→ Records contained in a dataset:

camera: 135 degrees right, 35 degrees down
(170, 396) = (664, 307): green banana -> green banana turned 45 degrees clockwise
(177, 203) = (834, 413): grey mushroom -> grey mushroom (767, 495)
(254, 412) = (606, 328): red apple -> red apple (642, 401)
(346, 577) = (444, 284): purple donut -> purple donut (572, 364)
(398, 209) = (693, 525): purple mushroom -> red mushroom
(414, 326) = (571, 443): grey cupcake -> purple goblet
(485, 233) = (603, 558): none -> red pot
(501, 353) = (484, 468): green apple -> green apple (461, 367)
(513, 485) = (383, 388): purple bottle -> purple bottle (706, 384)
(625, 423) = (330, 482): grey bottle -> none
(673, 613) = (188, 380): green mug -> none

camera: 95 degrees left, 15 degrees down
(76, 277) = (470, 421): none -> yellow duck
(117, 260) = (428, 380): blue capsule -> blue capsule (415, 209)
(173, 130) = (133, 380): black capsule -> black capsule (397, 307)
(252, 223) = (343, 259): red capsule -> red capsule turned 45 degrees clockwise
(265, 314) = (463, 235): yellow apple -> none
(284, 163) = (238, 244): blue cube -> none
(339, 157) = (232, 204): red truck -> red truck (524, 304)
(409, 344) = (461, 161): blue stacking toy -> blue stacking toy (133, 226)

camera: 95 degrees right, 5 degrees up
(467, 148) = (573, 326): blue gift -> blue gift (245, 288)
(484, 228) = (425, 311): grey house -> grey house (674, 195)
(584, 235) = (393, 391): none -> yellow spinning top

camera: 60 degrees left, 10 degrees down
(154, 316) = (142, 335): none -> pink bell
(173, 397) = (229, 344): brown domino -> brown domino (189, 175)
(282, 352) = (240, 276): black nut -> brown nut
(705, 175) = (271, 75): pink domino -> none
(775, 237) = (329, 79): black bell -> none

→ Description of the task: Lines holding the string "down" must be copied out of the entries above.

→ Exercise result:
camera: 135 degrees right, 35 degrees down
camera: 95 degrees left, 15 degrees down
camera: 60 degrees left, 10 degrees down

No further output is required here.